------ Data segment ------

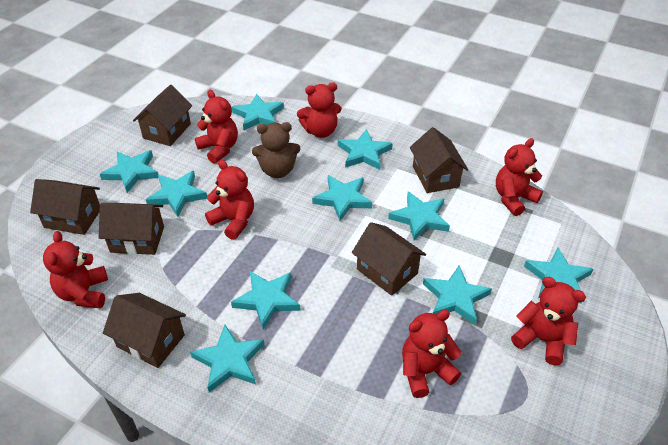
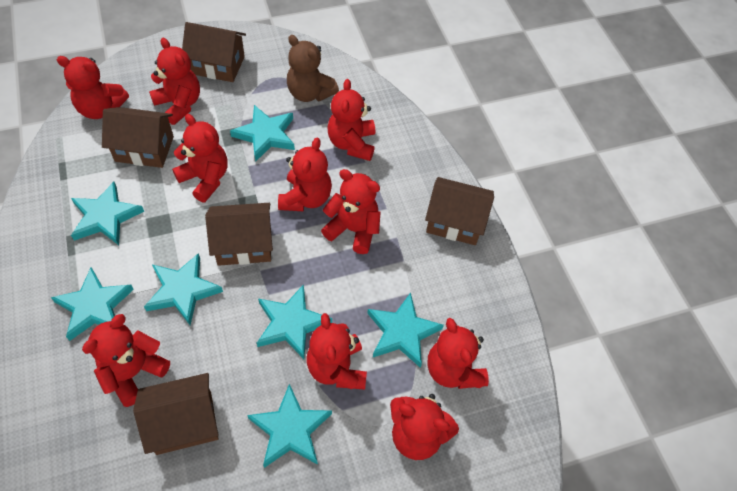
brown house: 6 -> 5
red teddy bear: 7 -> 10
turquoise star: 10 -> 7

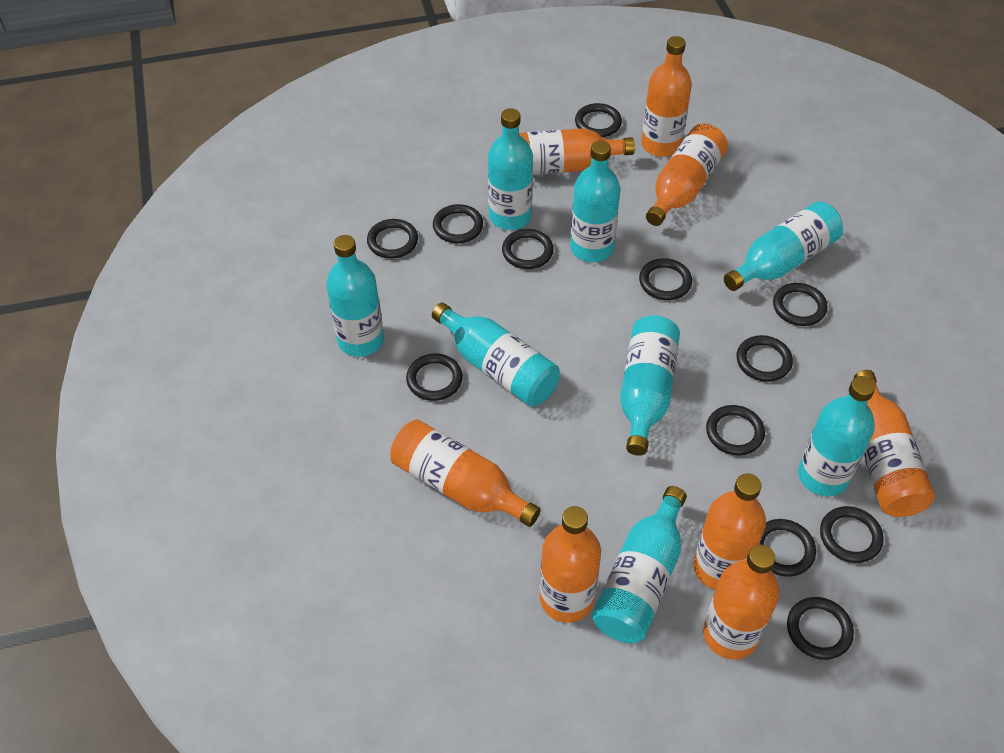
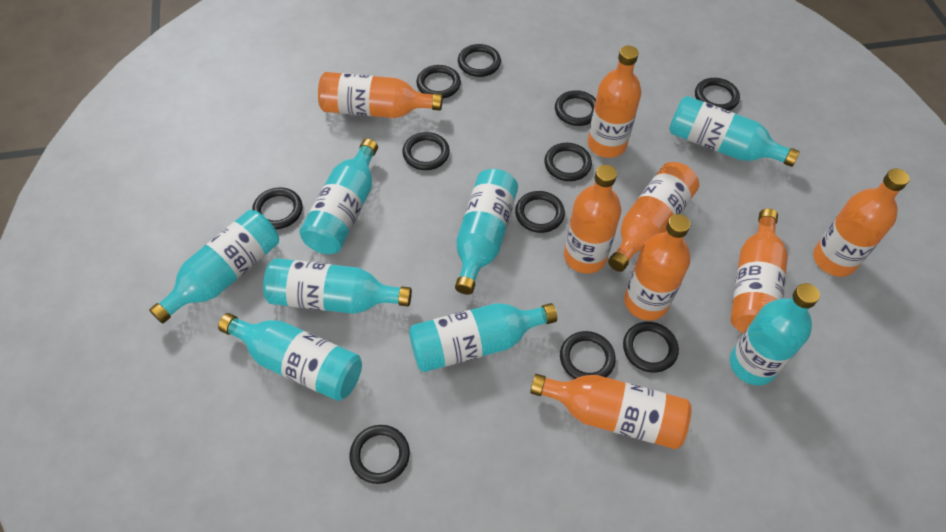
black ring: 12 -> 11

------

- Exercise aim:
Starting with the line that contains "red teddy bear: 7 -> 10", copy every line word for word through the end of the listing above, but leave out the pictures.

- Expected answer:
red teddy bear: 7 -> 10
turquoise star: 10 -> 7

black ring: 12 -> 11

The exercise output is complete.